Every line of the material is to be quoted verbatim, minus the pictures.

▶ _Data segment_:
·····

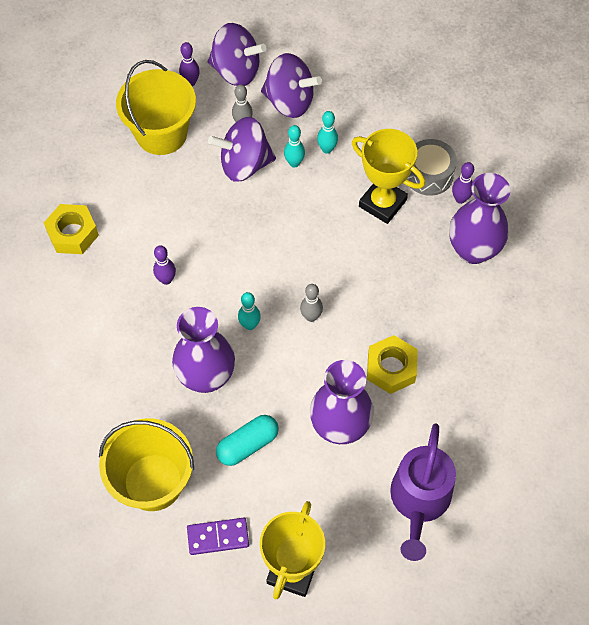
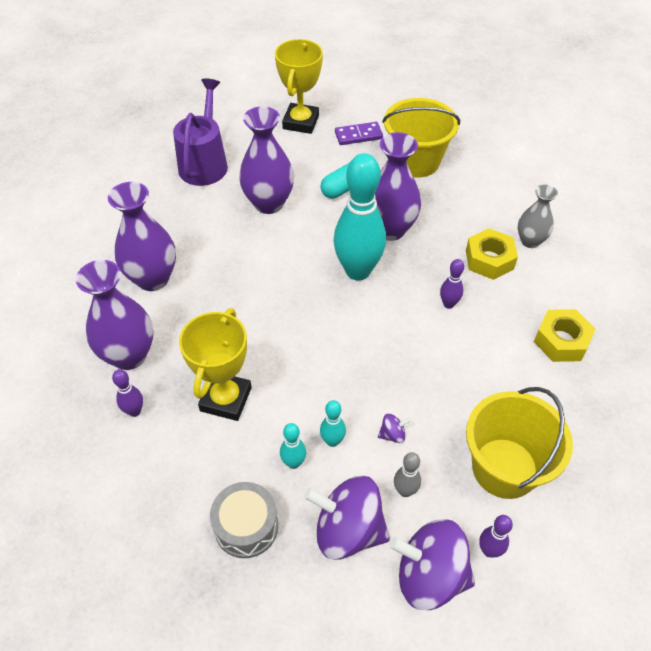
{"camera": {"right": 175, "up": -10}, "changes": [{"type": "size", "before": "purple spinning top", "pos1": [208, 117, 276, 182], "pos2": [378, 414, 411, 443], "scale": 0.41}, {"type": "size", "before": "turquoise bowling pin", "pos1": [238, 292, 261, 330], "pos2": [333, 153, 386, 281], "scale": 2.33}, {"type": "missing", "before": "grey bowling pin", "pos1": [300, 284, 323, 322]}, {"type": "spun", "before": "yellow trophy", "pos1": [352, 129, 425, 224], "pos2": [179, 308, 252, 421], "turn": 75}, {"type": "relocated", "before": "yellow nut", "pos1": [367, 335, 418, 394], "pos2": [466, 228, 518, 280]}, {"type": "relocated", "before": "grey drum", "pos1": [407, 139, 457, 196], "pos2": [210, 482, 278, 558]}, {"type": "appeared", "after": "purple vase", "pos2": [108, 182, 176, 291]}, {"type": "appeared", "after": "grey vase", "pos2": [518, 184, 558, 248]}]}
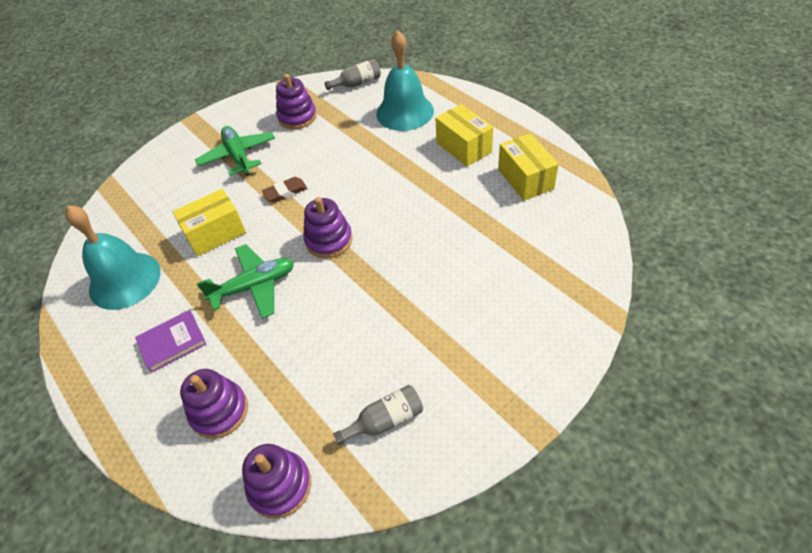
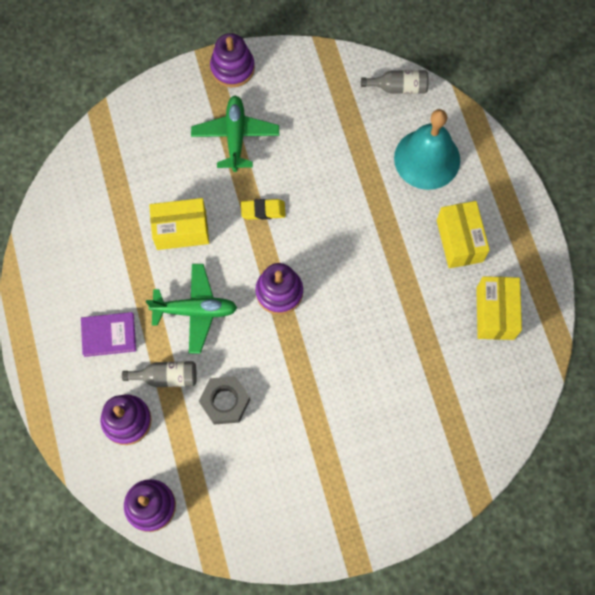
{"camera": {"right": 20, "up": 20}, "changes": [{"type": "missing", "before": "turquoise bell", "pos1": [65, 205, 161, 310]}, {"type": "colour", "before": "brown eraser", "after": "yellow eraser", "pos1": [262, 177, 307, 203], "pos2": [241, 199, 286, 220]}, {"type": "relocated", "before": "purple stacking toy", "pos1": [276, 74, 317, 129], "pos2": [210, 33, 255, 88]}, {"type": "relocated", "before": "grey bottle", "pos1": [333, 385, 423, 445], "pos2": [122, 361, 197, 387]}, {"type": "appeared", "after": "grey nut", "pos2": [199, 376, 250, 425]}]}
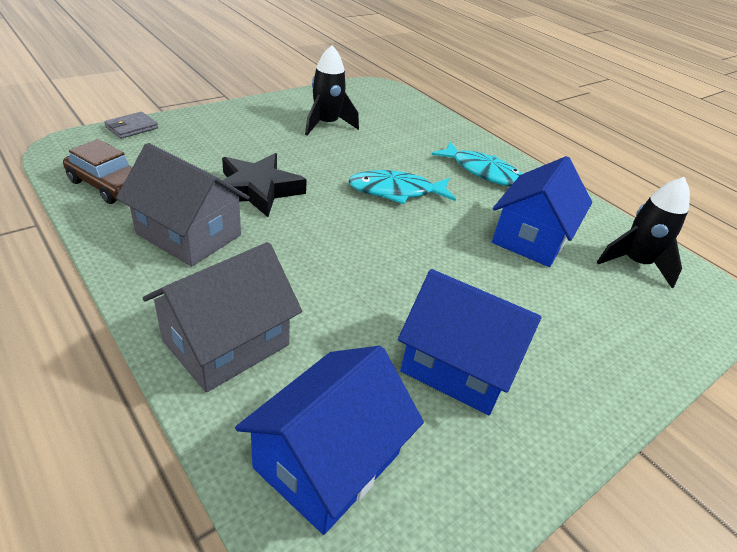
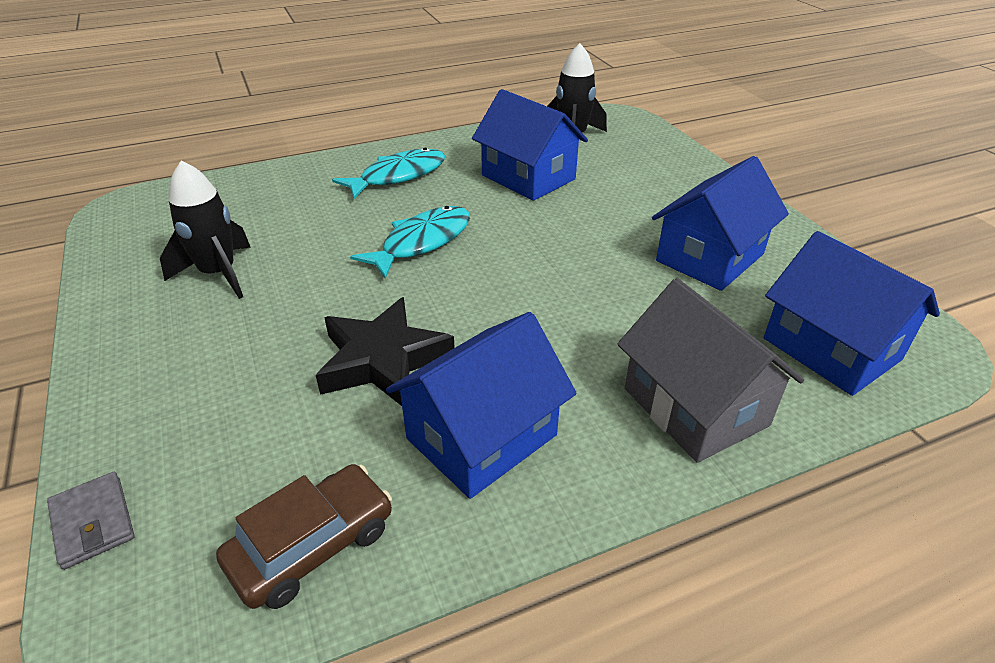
{"camera": {"right": -70, "up": 0}, "changes": [{"type": "colour", "before": "grey house", "after": "blue house", "pos1": [116, 143, 249, 267], "pos2": [386, 312, 577, 499]}, {"type": "spun", "before": "turquoise fish", "pos1": [348, 170, 456, 204], "pos2": [350, 206, 470, 279], "turn": -150}]}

·····

▶ _Reply to the task_:
{"camera": {"right": 175, "up": -10}, "changes": [{"type": "size", "before": "purple spinning top", "pos1": [208, 117, 276, 182], "pos2": [378, 414, 411, 443], "scale": 0.41}, {"type": "size", "before": "turquoise bowling pin", "pos1": [238, 292, 261, 330], "pos2": [333, 153, 386, 281], "scale": 2.33}, {"type": "missing", "before": "grey bowling pin", "pos1": [300, 284, 323, 322]}, {"type": "spun", "before": "yellow trophy", "pos1": [352, 129, 425, 224], "pos2": [179, 308, 252, 421], "turn": 75}, {"type": "relocated", "before": "yellow nut", "pos1": [367, 335, 418, 394], "pos2": [466, 228, 518, 280]}, {"type": "relocated", "before": "grey drum", "pos1": [407, 139, 457, 196], "pos2": [210, 482, 278, 558]}, {"type": "appeared", "after": "purple vase", "pos2": [108, 182, 176, 291]}, {"type": "appeared", "after": "grey vase", "pos2": [518, 184, 558, 248]}]}
{"camera": {"right": 20, "up": 20}, "changes": [{"type": "missing", "before": "turquoise bell", "pos1": [65, 205, 161, 310]}, {"type": "colour", "before": "brown eraser", "after": "yellow eraser", "pos1": [262, 177, 307, 203], "pos2": [241, 199, 286, 220]}, {"type": "relocated", "before": "purple stacking toy", "pos1": [276, 74, 317, 129], "pos2": [210, 33, 255, 88]}, {"type": "relocated", "before": "grey bottle", "pos1": [333, 385, 423, 445], "pos2": [122, 361, 197, 387]}, {"type": "appeared", "after": "grey nut", "pos2": [199, 376, 250, 425]}]}
{"camera": {"right": -70, "up": 0}, "changes": [{"type": "colour", "before": "grey house", "after": "blue house", "pos1": [116, 143, 249, 267], "pos2": [386, 312, 577, 499]}, {"type": "spun", "before": "turquoise fish", "pos1": [348, 170, 456, 204], "pos2": [350, 206, 470, 279], "turn": -150}]}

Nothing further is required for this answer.